◆ Objective
Return the listing below in full, with every line exactly as it is.

# Start of Records provided

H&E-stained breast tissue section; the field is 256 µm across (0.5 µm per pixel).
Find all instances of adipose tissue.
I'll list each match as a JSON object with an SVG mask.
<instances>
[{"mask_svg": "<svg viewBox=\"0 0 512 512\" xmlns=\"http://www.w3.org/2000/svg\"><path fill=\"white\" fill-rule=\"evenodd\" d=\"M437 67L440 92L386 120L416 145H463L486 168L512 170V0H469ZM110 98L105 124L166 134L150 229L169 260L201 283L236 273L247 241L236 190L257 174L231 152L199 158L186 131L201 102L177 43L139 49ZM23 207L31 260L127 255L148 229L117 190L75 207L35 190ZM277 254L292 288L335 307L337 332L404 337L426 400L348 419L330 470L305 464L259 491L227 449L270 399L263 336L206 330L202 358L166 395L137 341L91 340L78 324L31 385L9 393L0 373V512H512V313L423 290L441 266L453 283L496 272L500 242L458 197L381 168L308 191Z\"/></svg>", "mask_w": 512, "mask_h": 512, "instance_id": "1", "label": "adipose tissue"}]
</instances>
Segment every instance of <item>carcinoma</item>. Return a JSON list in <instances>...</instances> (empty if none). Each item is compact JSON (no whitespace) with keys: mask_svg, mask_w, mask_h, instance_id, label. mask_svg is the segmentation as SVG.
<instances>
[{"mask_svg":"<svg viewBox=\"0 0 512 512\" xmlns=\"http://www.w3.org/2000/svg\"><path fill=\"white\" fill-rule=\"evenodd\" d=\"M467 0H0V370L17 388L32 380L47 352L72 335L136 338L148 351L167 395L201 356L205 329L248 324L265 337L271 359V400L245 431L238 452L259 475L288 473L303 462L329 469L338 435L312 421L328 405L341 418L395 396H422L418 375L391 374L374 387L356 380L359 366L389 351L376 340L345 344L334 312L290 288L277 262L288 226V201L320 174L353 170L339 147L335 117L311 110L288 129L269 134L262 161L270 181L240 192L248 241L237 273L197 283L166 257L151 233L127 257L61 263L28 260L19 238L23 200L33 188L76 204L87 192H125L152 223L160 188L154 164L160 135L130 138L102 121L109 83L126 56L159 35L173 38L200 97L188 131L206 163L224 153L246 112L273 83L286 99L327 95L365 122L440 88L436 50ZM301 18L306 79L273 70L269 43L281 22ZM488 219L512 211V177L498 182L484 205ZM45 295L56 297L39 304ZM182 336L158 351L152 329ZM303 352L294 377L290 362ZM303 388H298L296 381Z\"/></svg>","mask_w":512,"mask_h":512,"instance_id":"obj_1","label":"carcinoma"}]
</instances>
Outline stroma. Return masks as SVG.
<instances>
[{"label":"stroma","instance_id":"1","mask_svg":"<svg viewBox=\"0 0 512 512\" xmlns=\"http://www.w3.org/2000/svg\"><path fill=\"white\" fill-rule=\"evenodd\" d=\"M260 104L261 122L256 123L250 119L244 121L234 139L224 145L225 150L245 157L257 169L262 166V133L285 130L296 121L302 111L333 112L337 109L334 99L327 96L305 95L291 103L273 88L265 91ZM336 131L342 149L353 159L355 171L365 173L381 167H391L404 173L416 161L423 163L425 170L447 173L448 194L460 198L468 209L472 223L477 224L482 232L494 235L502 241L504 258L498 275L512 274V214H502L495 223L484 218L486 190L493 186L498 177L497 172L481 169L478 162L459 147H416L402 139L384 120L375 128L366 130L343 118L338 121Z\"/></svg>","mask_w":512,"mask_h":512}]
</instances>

# End of Records provided

◆ Exercise result
H&E-stained breast tissue section; the field is 256 µm across (0.5 µm per pixel).
Find all instances of adipose tissue.
I'll list each match as a JSON object with an SVG mask.
<instances>
[{"mask_svg": "<svg viewBox=\"0 0 512 512\" xmlns=\"http://www.w3.org/2000/svg\"><path fill=\"white\" fill-rule=\"evenodd\" d=\"M437 67L440 92L386 120L416 145H463L486 168L512 170V0H469ZM110 98L105 124L166 134L150 229L169 260L201 283L236 273L247 241L236 190L257 174L231 152L199 158L186 131L201 102L177 43L139 49ZM23 207L31 260L127 255L148 229L117 190L75 207L35 190ZM277 254L292 288L335 307L337 332L404 337L426 400L348 419L330 470L305 464L259 491L227 449L270 399L263 336L206 330L202 358L166 395L137 341L91 340L78 324L31 385L9 393L0 373V512H512V313L423 290L441 266L453 283L496 272L500 242L458 197L381 168L308 191Z\"/></svg>", "mask_w": 512, "mask_h": 512, "instance_id": "1", "label": "adipose tissue"}]
</instances>
Segment every instance of <item>carcinoma</item>. Return a JSON list in <instances>...</instances> (empty if none). Each item is compact JSON (no whitespace) with keys: mask_svg, mask_w, mask_h, instance_id, label. mask_svg is the segmentation as SVG.
<instances>
[{"mask_svg":"<svg viewBox=\"0 0 512 512\" xmlns=\"http://www.w3.org/2000/svg\"><path fill=\"white\" fill-rule=\"evenodd\" d=\"M467 0H0V370L17 388L32 380L47 352L72 335L136 338L148 351L167 395L201 356L205 329L248 324L265 337L271 359V400L245 431L238 452L259 475L288 473L303 462L329 469L338 435L312 421L328 405L341 418L395 396H422L418 375L391 374L374 387L356 380L359 366L389 351L376 340L345 344L334 312L290 288L277 262L288 226V201L320 174L353 170L339 147L335 117L311 110L288 129L269 134L262 161L270 181L240 192L248 241L237 273L197 283L166 257L151 233L127 257L61 263L28 260L19 238L23 200L33 188L76 204L87 192H125L152 223L160 188L154 164L160 135L130 138L102 121L109 83L126 56L159 35L173 38L200 97L188 131L206 163L224 153L246 112L273 83L286 99L327 95L365 122L440 88L436 50ZM301 18L306 79L273 70L269 43L281 22ZM488 219L512 211V177L498 182L484 205ZM45 295L56 297L39 304ZM182 336L158 351L152 329ZM303 352L294 377L290 362ZM303 388H298L296 381Z\"/></svg>","mask_w":512,"mask_h":512,"instance_id":"obj_1","label":"carcinoma"}]
</instances>
Outline stroma. Return masks as SVG.
<instances>
[{"label":"stroma","instance_id":"1","mask_svg":"<svg viewBox=\"0 0 512 512\" xmlns=\"http://www.w3.org/2000/svg\"><path fill=\"white\" fill-rule=\"evenodd\" d=\"M260 104L261 122L256 123L250 119L244 121L234 139L224 145L225 150L245 157L257 169L262 166V133L285 130L296 121L302 111L333 112L337 109L334 99L327 96L305 95L291 103L273 88L265 91ZM336 131L342 149L353 159L355 171L365 173L381 167H391L404 173L416 161L423 163L425 170L447 173L448 194L460 198L468 209L472 223L477 224L482 232L494 235L502 241L504 258L498 275L512 274V214H502L495 223L484 218L486 190L493 186L498 177L497 172L481 169L478 162L459 147H416L402 139L384 120L375 128L366 130L343 118L338 121Z\"/></svg>","mask_w":512,"mask_h":512}]
</instances>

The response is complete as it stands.